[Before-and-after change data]
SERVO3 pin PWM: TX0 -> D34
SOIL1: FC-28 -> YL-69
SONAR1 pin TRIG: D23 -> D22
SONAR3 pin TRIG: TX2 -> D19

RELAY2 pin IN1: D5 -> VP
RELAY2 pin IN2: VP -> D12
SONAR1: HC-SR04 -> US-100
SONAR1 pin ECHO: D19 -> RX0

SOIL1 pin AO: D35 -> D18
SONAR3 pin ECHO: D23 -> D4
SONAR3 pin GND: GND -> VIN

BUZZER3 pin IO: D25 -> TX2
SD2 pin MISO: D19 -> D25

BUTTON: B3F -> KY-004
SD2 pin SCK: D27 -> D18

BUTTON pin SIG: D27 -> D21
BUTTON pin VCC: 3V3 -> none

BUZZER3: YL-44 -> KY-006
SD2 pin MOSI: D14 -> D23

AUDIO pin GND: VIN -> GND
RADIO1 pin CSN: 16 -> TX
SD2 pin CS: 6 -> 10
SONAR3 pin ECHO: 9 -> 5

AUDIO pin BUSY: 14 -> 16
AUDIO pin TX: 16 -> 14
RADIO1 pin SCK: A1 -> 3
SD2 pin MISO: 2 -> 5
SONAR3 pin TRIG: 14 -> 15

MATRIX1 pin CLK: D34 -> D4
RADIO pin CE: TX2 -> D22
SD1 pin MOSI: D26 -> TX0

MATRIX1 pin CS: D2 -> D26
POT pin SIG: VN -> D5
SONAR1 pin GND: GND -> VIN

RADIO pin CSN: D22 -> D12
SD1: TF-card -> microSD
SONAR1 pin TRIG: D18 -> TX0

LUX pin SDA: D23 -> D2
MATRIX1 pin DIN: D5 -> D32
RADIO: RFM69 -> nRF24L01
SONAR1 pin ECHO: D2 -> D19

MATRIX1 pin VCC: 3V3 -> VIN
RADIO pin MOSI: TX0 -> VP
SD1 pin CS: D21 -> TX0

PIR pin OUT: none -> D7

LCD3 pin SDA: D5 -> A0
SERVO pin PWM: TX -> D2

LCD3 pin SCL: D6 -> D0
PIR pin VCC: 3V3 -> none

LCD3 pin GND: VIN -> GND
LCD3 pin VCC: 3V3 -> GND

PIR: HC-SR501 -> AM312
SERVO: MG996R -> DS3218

> _WORK TO BE COMPLETED_:
Look above for the line holding "SONAR1 pin ECHO: D19 -> RX0", then set down exactly that line and every line after it up to and including the line holding "SD1 pin MOSI: D26 -> TX0", with nothing else.

> _TASK SOLUTION_:
SONAR1 pin ECHO: D19 -> RX0

SOIL1 pin AO: D35 -> D18
SONAR3 pin ECHO: D23 -> D4
SONAR3 pin GND: GND -> VIN

BUZZER3 pin IO: D25 -> TX2
SD2 pin MISO: D19 -> D25

BUTTON: B3F -> KY-004
SD2 pin SCK: D27 -> D18

BUTTON pin SIG: D27 -> D21
BUTTON pin VCC: 3V3 -> none

BUZZER3: YL-44 -> KY-006
SD2 pin MOSI: D14 -> D23

AUDIO pin GND: VIN -> GND
RADIO1 pin CSN: 16 -> TX
SD2 pin CS: 6 -> 10
SONAR3 pin ECHO: 9 -> 5

AUDIO pin BUSY: 14 -> 16
AUDIO pin TX: 16 -> 14
RADIO1 pin SCK: A1 -> 3
SD2 pin MISO: 2 -> 5
SONAR3 pin TRIG: 14 -> 15

MATRIX1 pin CLK: D34 -> D4
RADIO pin CE: TX2 -> D22
SD1 pin MOSI: D26 -> TX0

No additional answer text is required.